### [Supplied material]

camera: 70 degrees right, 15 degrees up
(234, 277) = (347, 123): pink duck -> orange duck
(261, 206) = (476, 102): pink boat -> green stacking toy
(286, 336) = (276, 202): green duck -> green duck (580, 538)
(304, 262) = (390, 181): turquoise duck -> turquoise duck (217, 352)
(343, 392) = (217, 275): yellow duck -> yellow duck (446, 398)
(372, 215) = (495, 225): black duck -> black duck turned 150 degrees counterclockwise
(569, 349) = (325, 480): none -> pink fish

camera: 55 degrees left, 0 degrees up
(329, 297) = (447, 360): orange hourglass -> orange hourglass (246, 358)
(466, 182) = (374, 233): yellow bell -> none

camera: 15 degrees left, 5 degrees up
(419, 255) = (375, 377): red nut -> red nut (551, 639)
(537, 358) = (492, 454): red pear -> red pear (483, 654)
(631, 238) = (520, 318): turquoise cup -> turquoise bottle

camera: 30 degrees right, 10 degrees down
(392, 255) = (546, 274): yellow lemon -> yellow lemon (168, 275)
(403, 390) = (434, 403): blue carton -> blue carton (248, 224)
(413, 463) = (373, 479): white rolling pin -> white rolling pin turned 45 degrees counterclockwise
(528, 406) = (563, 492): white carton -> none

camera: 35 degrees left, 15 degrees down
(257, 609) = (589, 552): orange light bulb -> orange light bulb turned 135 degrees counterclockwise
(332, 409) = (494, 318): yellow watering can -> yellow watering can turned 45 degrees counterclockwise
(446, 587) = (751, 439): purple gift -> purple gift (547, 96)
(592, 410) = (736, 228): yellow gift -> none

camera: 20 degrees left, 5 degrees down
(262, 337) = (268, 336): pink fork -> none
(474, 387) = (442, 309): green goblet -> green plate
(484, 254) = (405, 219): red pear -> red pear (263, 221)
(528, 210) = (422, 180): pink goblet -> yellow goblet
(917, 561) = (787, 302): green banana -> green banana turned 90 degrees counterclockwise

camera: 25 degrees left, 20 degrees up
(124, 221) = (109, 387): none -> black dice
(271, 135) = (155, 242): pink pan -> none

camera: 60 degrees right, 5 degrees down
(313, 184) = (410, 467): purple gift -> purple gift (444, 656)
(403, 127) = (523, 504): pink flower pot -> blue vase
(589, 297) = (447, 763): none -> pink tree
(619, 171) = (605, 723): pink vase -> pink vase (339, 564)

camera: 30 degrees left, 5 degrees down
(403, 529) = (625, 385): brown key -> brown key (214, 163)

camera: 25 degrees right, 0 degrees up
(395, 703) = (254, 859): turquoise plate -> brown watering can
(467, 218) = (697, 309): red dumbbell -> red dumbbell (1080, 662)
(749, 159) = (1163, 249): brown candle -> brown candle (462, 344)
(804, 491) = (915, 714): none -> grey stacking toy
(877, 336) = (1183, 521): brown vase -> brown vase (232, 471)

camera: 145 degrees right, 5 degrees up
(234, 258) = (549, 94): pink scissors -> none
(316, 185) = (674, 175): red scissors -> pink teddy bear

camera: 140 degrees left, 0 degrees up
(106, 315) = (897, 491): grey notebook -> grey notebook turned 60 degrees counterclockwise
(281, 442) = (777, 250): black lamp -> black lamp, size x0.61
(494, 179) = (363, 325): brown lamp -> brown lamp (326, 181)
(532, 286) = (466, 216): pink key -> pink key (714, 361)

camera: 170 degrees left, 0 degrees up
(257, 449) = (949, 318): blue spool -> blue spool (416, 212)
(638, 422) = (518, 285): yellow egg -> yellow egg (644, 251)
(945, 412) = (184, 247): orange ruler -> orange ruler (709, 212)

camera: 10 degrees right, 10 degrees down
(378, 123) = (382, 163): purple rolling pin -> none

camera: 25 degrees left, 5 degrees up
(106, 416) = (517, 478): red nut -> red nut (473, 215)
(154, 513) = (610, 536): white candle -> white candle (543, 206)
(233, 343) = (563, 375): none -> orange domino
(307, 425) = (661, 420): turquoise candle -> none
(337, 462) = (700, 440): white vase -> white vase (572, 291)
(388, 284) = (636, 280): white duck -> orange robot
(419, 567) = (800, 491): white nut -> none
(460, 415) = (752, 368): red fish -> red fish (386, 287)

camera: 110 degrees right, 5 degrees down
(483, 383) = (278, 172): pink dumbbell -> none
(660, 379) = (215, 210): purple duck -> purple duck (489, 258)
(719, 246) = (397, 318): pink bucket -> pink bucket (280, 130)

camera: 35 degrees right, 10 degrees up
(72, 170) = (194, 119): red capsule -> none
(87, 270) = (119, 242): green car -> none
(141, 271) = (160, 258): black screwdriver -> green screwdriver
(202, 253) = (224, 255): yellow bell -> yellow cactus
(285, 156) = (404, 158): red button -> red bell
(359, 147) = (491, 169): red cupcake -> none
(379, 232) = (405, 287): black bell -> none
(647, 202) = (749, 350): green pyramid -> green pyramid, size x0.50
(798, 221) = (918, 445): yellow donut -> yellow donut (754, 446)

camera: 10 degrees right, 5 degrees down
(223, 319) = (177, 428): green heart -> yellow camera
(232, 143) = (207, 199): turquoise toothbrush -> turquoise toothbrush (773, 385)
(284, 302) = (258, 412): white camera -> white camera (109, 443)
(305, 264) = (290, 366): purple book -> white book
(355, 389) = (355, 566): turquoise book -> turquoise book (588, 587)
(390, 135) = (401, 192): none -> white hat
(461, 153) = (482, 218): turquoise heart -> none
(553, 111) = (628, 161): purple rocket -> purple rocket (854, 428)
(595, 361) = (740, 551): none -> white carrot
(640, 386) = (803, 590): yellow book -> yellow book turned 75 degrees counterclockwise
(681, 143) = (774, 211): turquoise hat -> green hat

### [Exercise]
Reproduce the full listing above, keeping every line intact.

### [Your solution]
camera: 70 degrees right, 15 degrees up
(234, 277) = (347, 123): pink duck -> orange duck
(261, 206) = (476, 102): pink boat -> green stacking toy
(286, 336) = (276, 202): green duck -> green duck (580, 538)
(304, 262) = (390, 181): turquoise duck -> turquoise duck (217, 352)
(343, 392) = (217, 275): yellow duck -> yellow duck (446, 398)
(372, 215) = (495, 225): black duck -> black duck turned 150 degrees counterclockwise
(569, 349) = (325, 480): none -> pink fish

camera: 55 degrees left, 0 degrees up
(329, 297) = (447, 360): orange hourglass -> orange hourglass (246, 358)
(466, 182) = (374, 233): yellow bell -> none

camera: 15 degrees left, 5 degrees up
(419, 255) = (375, 377): red nut -> red nut (551, 639)
(537, 358) = (492, 454): red pear -> red pear (483, 654)
(631, 238) = (520, 318): turquoise cup -> turquoise bottle

camera: 30 degrees right, 10 degrees down
(392, 255) = (546, 274): yellow lemon -> yellow lemon (168, 275)
(403, 390) = (434, 403): blue carton -> blue carton (248, 224)
(413, 463) = (373, 479): white rolling pin -> white rolling pin turned 45 degrees counterclockwise
(528, 406) = (563, 492): white carton -> none

camera: 35 degrees left, 15 degrees down
(257, 609) = (589, 552): orange light bulb -> orange light bulb turned 135 degrees counterclockwise
(332, 409) = (494, 318): yellow watering can -> yellow watering can turned 45 degrees counterclockwise
(446, 587) = (751, 439): purple gift -> purple gift (547, 96)
(592, 410) = (736, 228): yellow gift -> none

camera: 20 degrees left, 5 degrees down
(262, 337) = (268, 336): pink fork -> none
(474, 387) = (442, 309): green goblet -> green plate
(484, 254) = (405, 219): red pear -> red pear (263, 221)
(528, 210) = (422, 180): pink goblet -> yellow goblet
(917, 561) = (787, 302): green banana -> green banana turned 90 degrees counterclockwise

camera: 25 degrees left, 20 degrees up
(124, 221) = (109, 387): none -> black dice
(271, 135) = (155, 242): pink pan -> none

camera: 60 degrees right, 5 degrees down
(313, 184) = (410, 467): purple gift -> purple gift (444, 656)
(403, 127) = (523, 504): pink flower pot -> blue vase
(589, 297) = (447, 763): none -> pink tree
(619, 171) = (605, 723): pink vase -> pink vase (339, 564)

camera: 30 degrees left, 5 degrees down
(403, 529) = (625, 385): brown key -> brown key (214, 163)

camera: 25 degrees right, 0 degrees up
(395, 703) = (254, 859): turquoise plate -> brown watering can
(467, 218) = (697, 309): red dumbbell -> red dumbbell (1080, 662)
(749, 159) = (1163, 249): brown candle -> brown candle (462, 344)
(804, 491) = (915, 714): none -> grey stacking toy
(877, 336) = (1183, 521): brown vase -> brown vase (232, 471)

camera: 145 degrees right, 5 degrees up
(234, 258) = (549, 94): pink scissors -> none
(316, 185) = (674, 175): red scissors -> pink teddy bear

camera: 140 degrees left, 0 degrees up
(106, 315) = (897, 491): grey notebook -> grey notebook turned 60 degrees counterclockwise
(281, 442) = (777, 250): black lamp -> black lamp, size x0.61
(494, 179) = (363, 325): brown lamp -> brown lamp (326, 181)
(532, 286) = (466, 216): pink key -> pink key (714, 361)

camera: 170 degrees left, 0 degrees up
(257, 449) = (949, 318): blue spool -> blue spool (416, 212)
(638, 422) = (518, 285): yellow egg -> yellow egg (644, 251)
(945, 412) = (184, 247): orange ruler -> orange ruler (709, 212)

camera: 10 degrees right, 10 degrees down
(378, 123) = (382, 163): purple rolling pin -> none

camera: 25 degrees left, 5 degrees up
(106, 416) = (517, 478): red nut -> red nut (473, 215)
(154, 513) = (610, 536): white candle -> white candle (543, 206)
(233, 343) = (563, 375): none -> orange domino
(307, 425) = (661, 420): turquoise candle -> none
(337, 462) = (700, 440): white vase -> white vase (572, 291)
(388, 284) = (636, 280): white duck -> orange robot
(419, 567) = (800, 491): white nut -> none
(460, 415) = (752, 368): red fish -> red fish (386, 287)

camera: 110 degrees right, 5 degrees down
(483, 383) = (278, 172): pink dumbbell -> none
(660, 379) = (215, 210): purple duck -> purple duck (489, 258)
(719, 246) = (397, 318): pink bucket -> pink bucket (280, 130)

camera: 35 degrees right, 10 degrees up
(72, 170) = (194, 119): red capsule -> none
(87, 270) = (119, 242): green car -> none
(141, 271) = (160, 258): black screwdriver -> green screwdriver
(202, 253) = (224, 255): yellow bell -> yellow cactus
(285, 156) = (404, 158): red button -> red bell
(359, 147) = (491, 169): red cupcake -> none
(379, 232) = (405, 287): black bell -> none
(647, 202) = (749, 350): green pyramid -> green pyramid, size x0.50
(798, 221) = (918, 445): yellow donut -> yellow donut (754, 446)

camera: 10 degrees right, 5 degrees down
(223, 319) = (177, 428): green heart -> yellow camera
(232, 143) = (207, 199): turquoise toothbrush -> turquoise toothbrush (773, 385)
(284, 302) = (258, 412): white camera -> white camera (109, 443)
(305, 264) = (290, 366): purple book -> white book
(355, 389) = (355, 566): turquoise book -> turquoise book (588, 587)
(390, 135) = (401, 192): none -> white hat
(461, 153) = (482, 218): turquoise heart -> none
(553, 111) = (628, 161): purple rocket -> purple rocket (854, 428)
(595, 361) = (740, 551): none -> white carrot
(640, 386) = (803, 590): yellow book -> yellow book turned 75 degrees counterclockwise
(681, 143) = (774, 211): turquoise hat -> green hat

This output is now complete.